> [WHAT TO DO]: If a line below includes the string "moved", copy it.

> [DATA TO PROCESS]:
◇ ◇ ◇ ◇ ◇ ◇ ◇

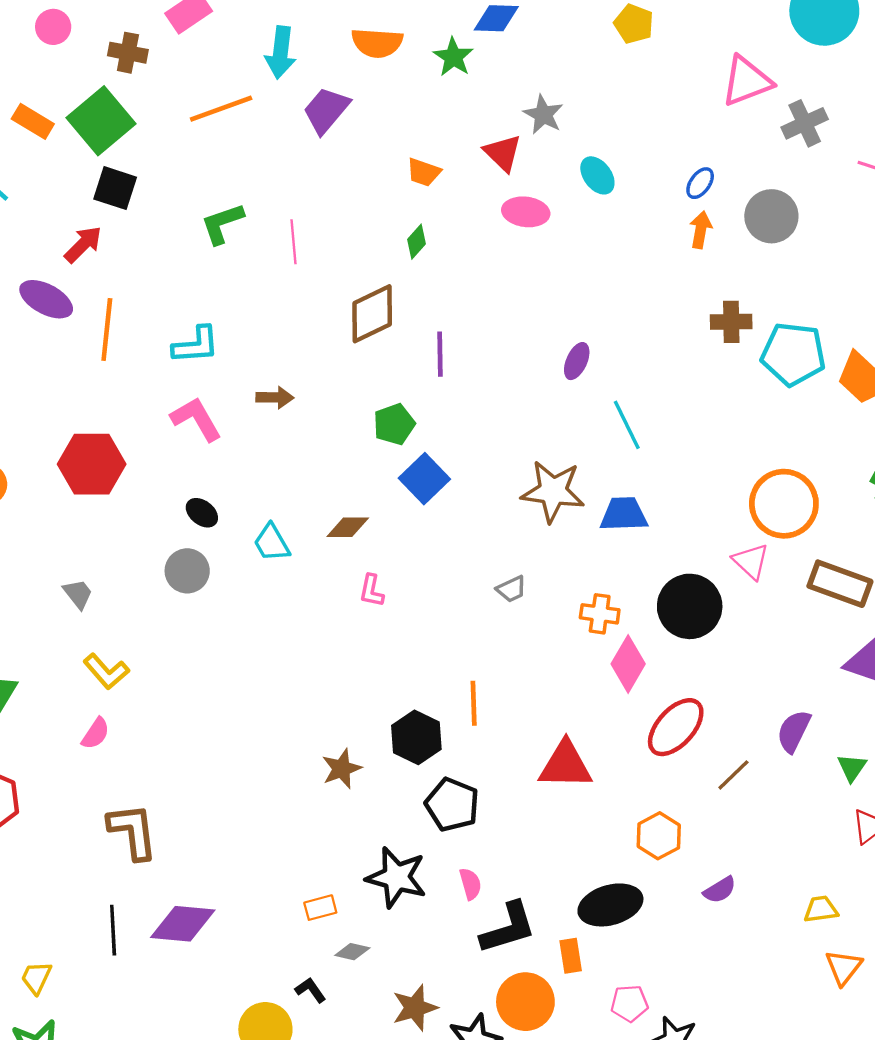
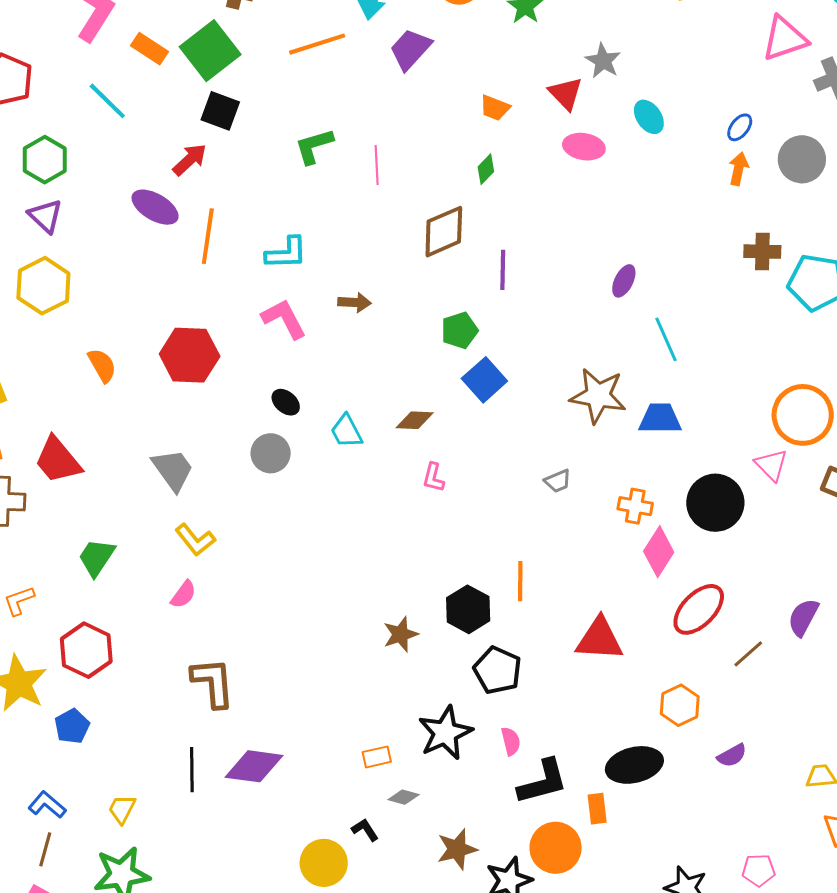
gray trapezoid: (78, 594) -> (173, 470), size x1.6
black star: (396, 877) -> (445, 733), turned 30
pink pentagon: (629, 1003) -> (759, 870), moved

◇ ◇ ◇ ◇ ◇ ◇ ◇

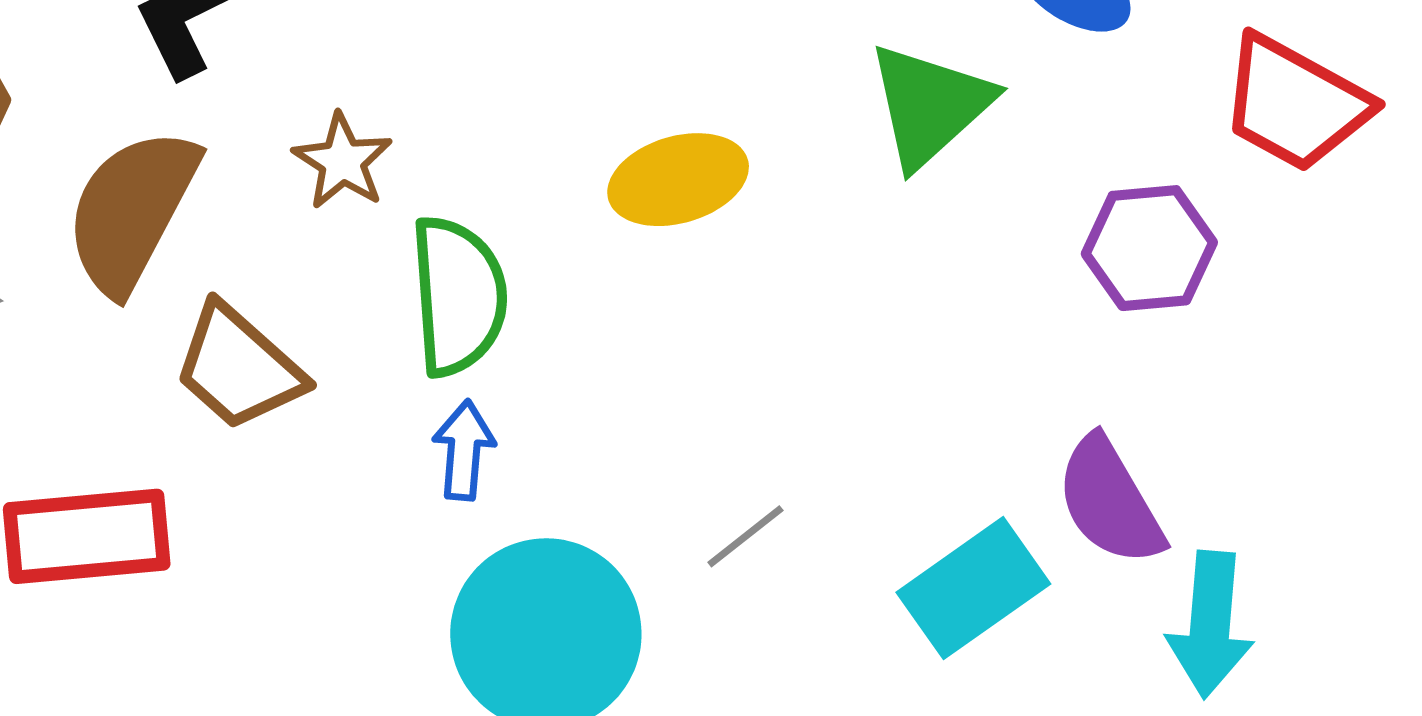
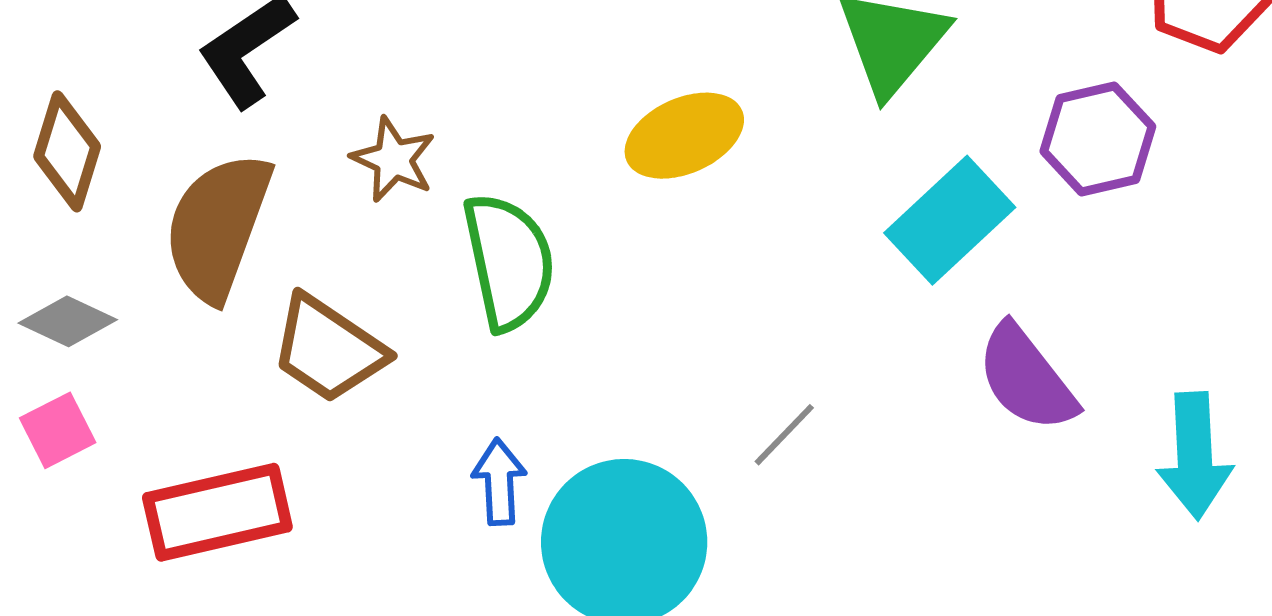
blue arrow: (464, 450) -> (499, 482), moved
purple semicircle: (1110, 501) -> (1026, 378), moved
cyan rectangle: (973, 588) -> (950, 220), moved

◇ ◇ ◇ ◇ ◇ ◇ ◇

> [EXPECTED ANSWER]:
pink pentagon: (629, 1003) -> (759, 870), moved
blue arrow: (464, 450) -> (499, 482), moved
purple semicircle: (1110, 501) -> (1026, 378), moved
cyan rectangle: (973, 588) -> (950, 220), moved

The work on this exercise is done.